== AVAILABLE DATA

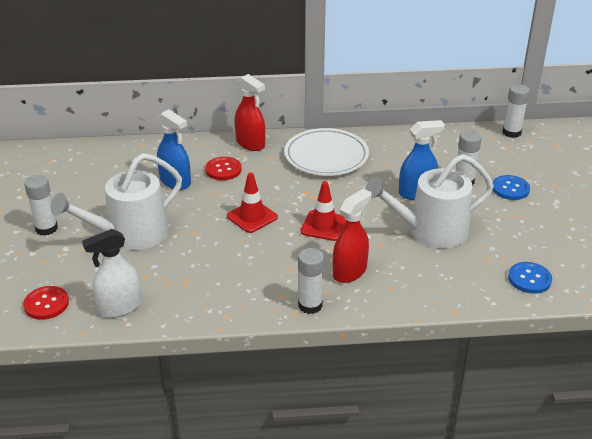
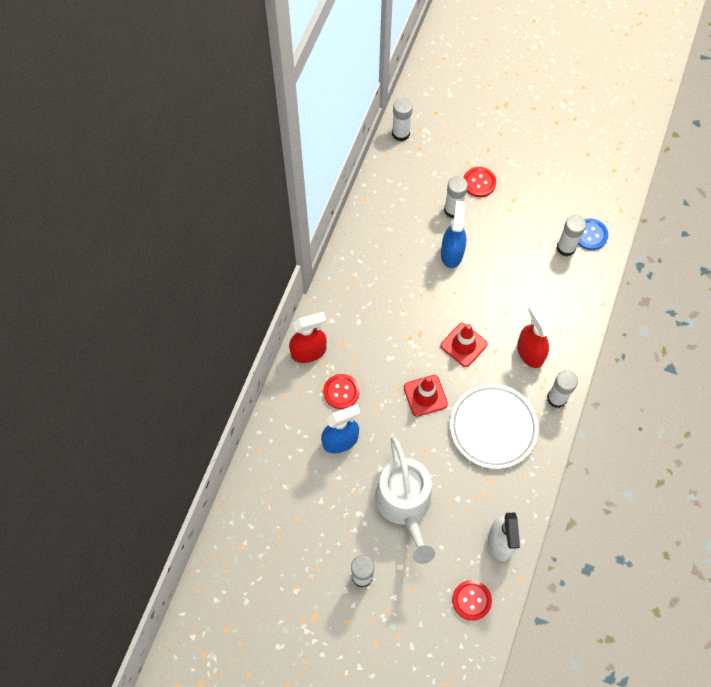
camera: 65 degrees left, 30 degrees up
(326, 156) = (363, 297): white plate -> white plate (493, 427)
(430, 231) = (506, 270): white watering can -> none
(495, 265) = (566, 248): none -> white glue stick
(510, 189) = (479, 182): blue button -> red button

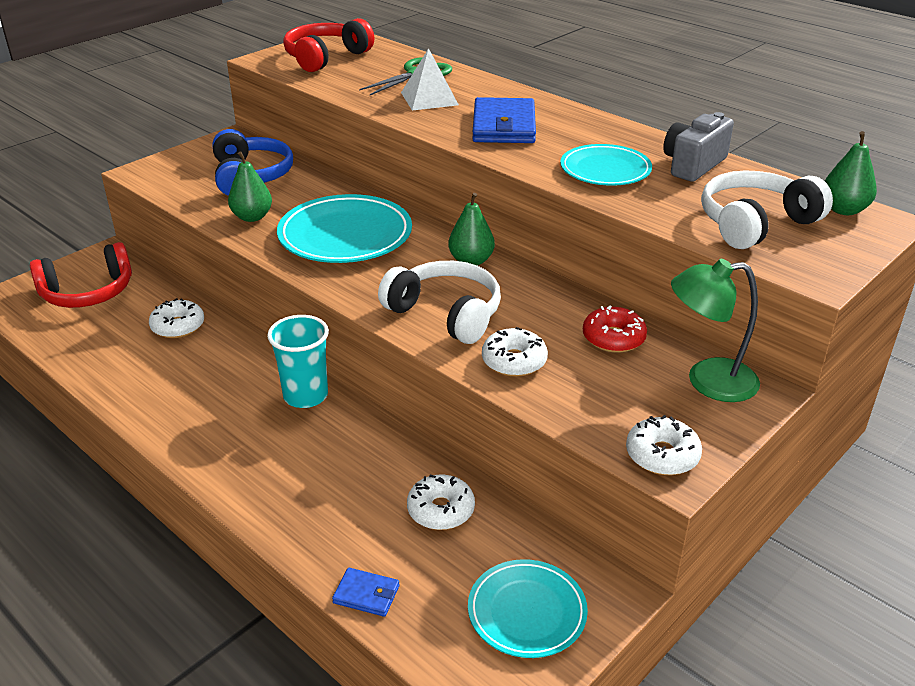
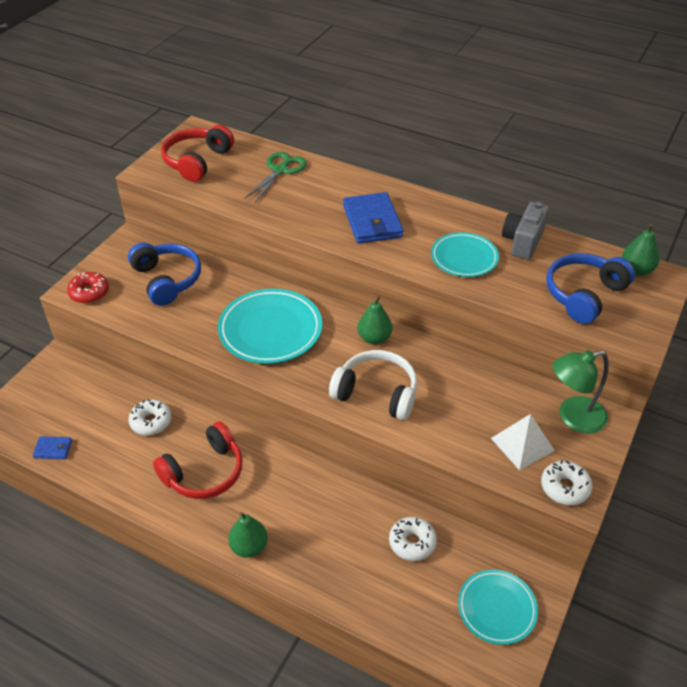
camera: 15 degrees left, 10 degrees up
(88, 292) = (61, 403): red headphones -> red headphones (204, 472)
(252, 217) = (189, 324): green pear -> green pear (249, 546)
(305, 396) = (278, 466): turquoise cup -> none
(366, 594) = (389, 621): blue wallet -> blue wallet (53, 449)
(429, 98) = (302, 198): white pyramid -> white pyramid (522, 444)
(514, 361) = (441, 427): white donut -> none
(613, 338) = (499, 392): red donut -> red donut (89, 292)
(755, 223) = (584, 295): white headphones -> blue headphones

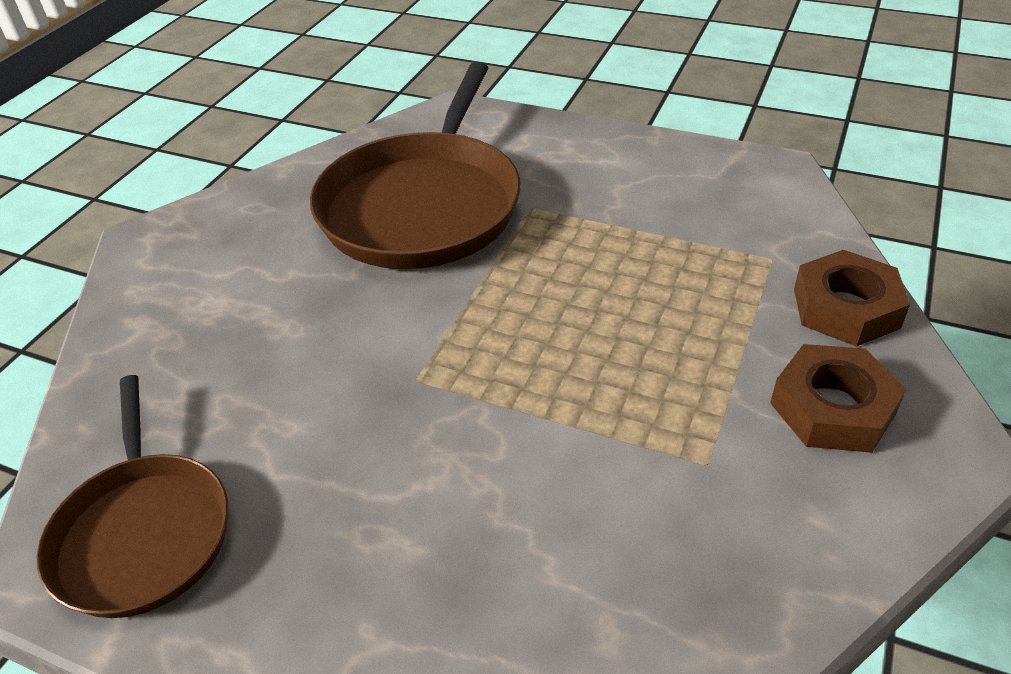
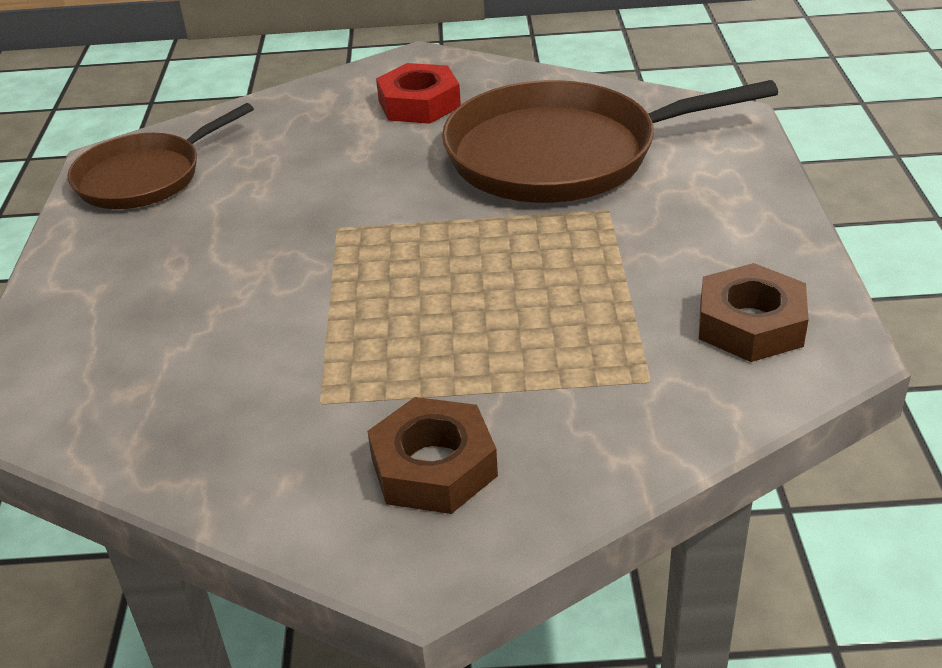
camera: 65 degrees right, 5 degrees down
(238, 262) = (419, 104): none -> red nut
(845, 308) = (600, 450): brown nut -> brown nut (750, 324)

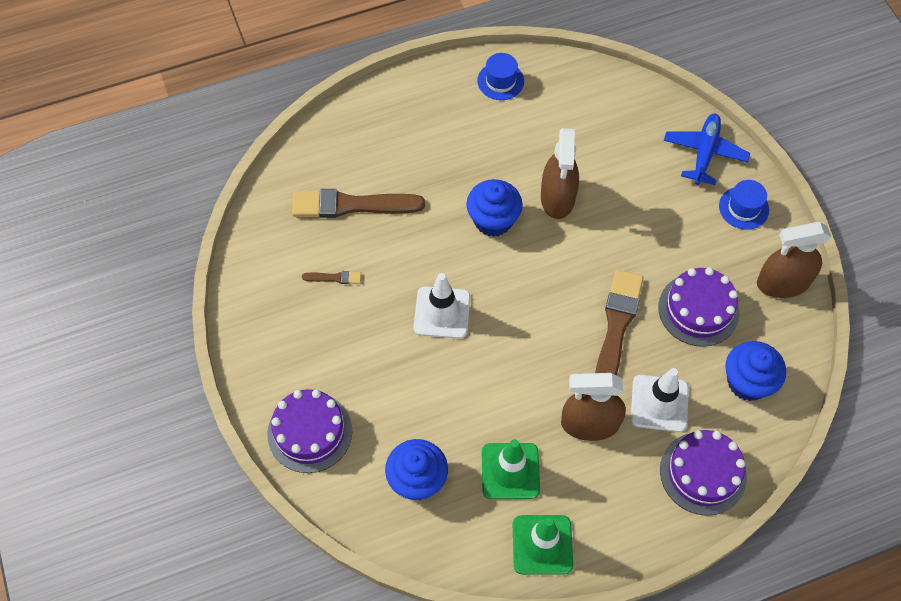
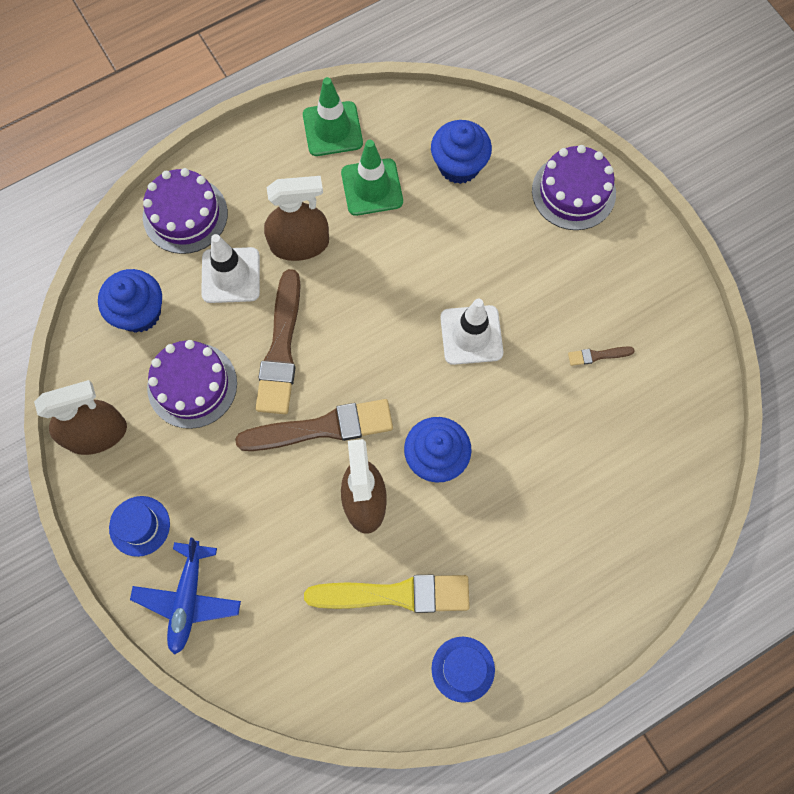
camera: 170 degrees right, 10 degrees up
(352, 205) = (604, 449): brown brush -> brown brush (322, 427)
(543, 132) = (395, 594): none -> yellow brush

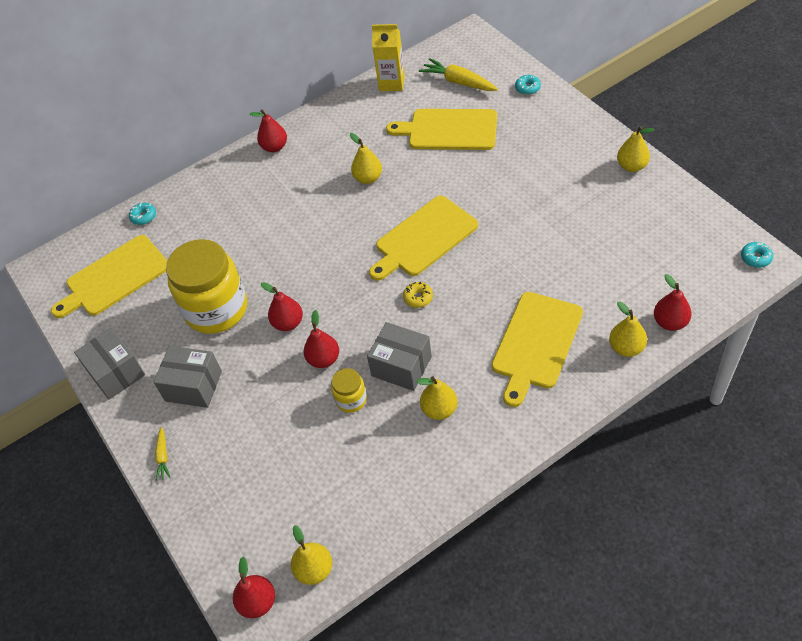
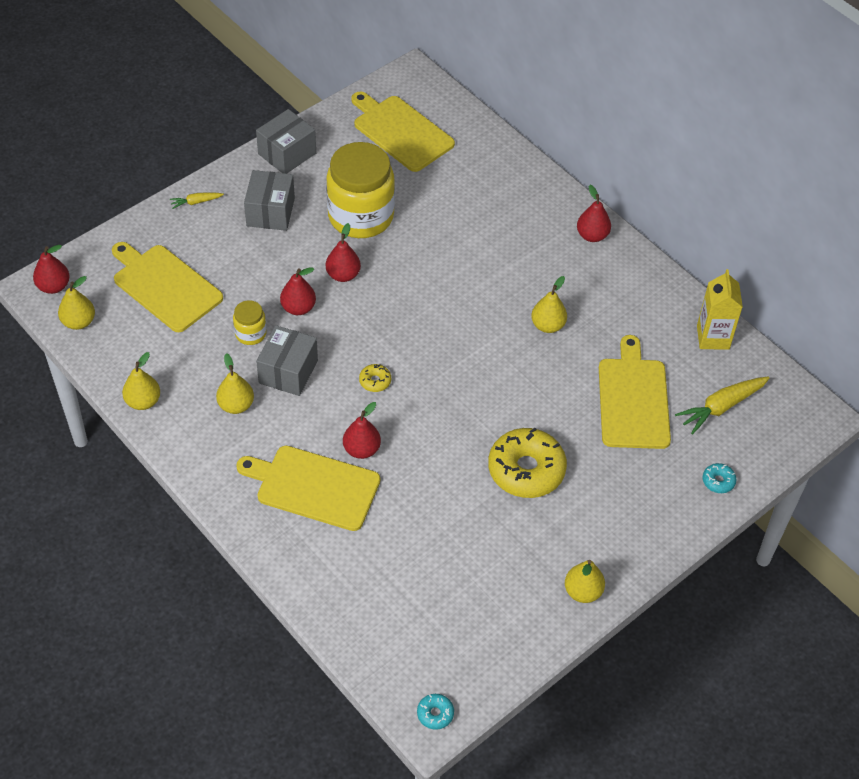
camera: 75 degrees right, 0 degrees up
(143, 217) = (482, 140): turquoise donut -> none
(424, 238) = (458, 382): yellow cutting board -> yellow cutting board (165, 286)
(459, 82) = (721, 407): yellow carrot -> yellow carrot turned 150 degrees counterclockwise
(517, 196) = (526, 470): none -> yellow donut
(626, 348) = (306, 570): yellow pear -> yellow pear (143, 401)
(670, 322) = (340, 615): red pear -> red pear (361, 449)

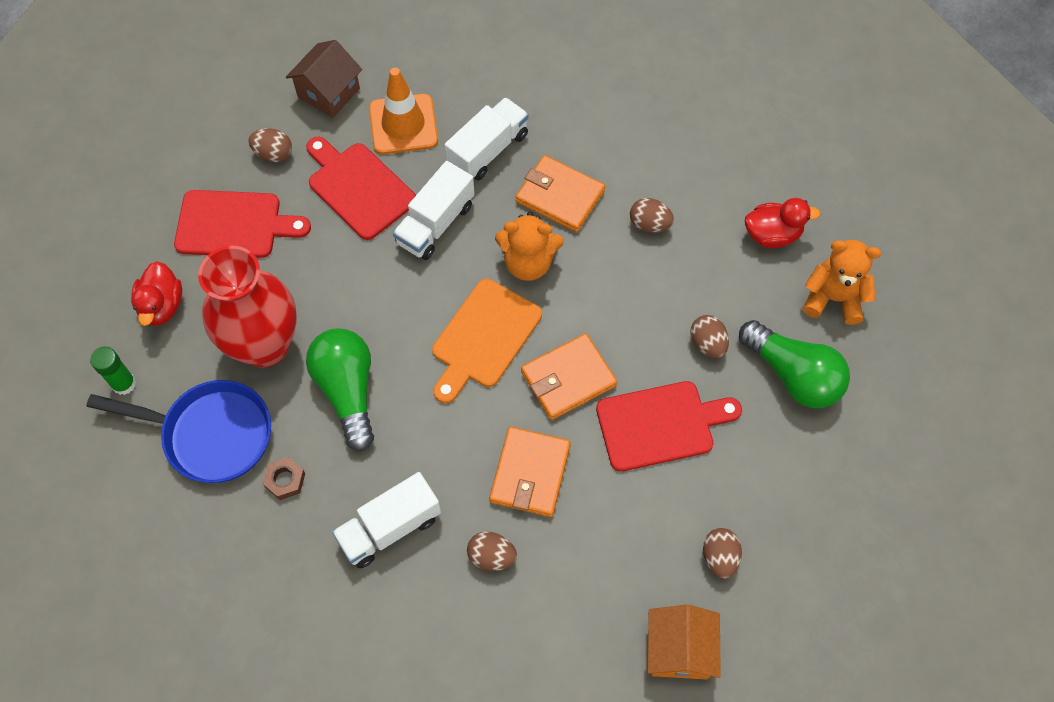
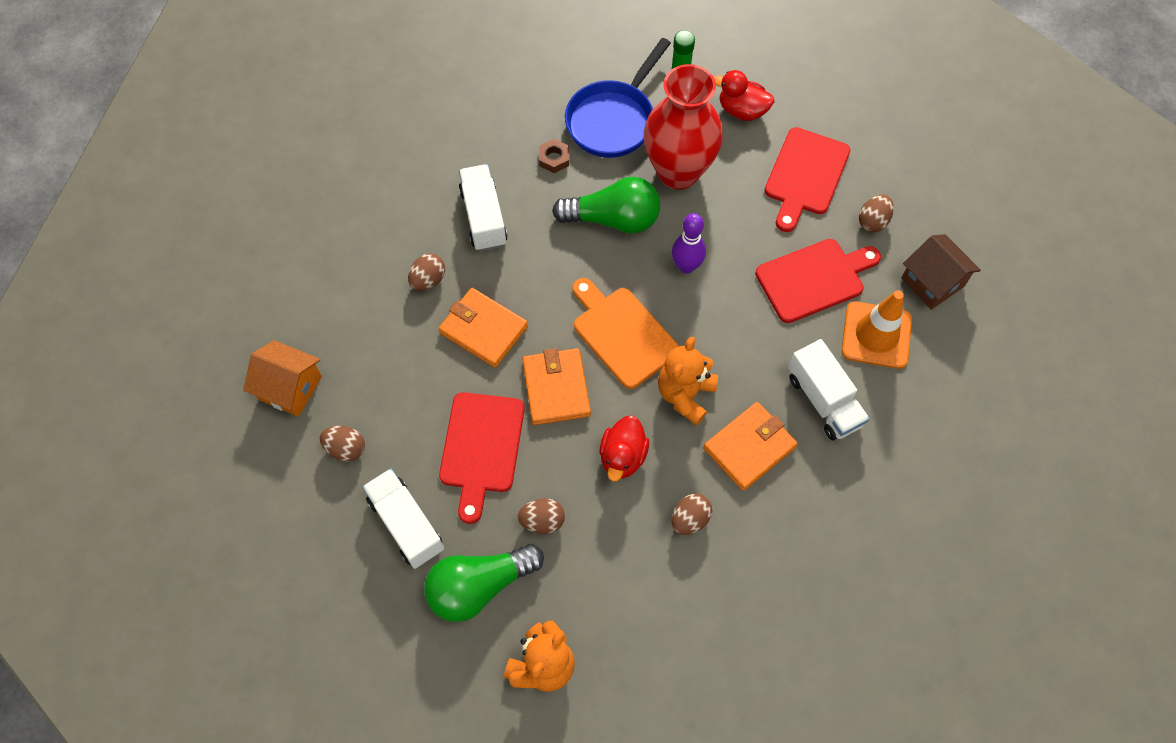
camera: 110 degrees right, 0 degrees up
(383, 303) = (686, 266): none -> purple bowling pin
(435, 224) = (754, 330): white truck -> white truck (406, 524)
(772, 234) = (636, 636): red duck -> red duck (622, 457)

====

**TASK BRIEF:** From the entries above, copy each line that holds "yellow".

**RESPONSE:**
(543, 132) = (395, 594): none -> yellow brush
(424, 238) = (458, 382): yellow cutting board -> yellow cutting board (165, 286)
(459, 82) = (721, 407): yellow carrot -> yellow carrot turned 150 degrees counterclockwise
(517, 196) = (526, 470): none -> yellow donut
(626, 348) = (306, 570): yellow pear -> yellow pear (143, 401)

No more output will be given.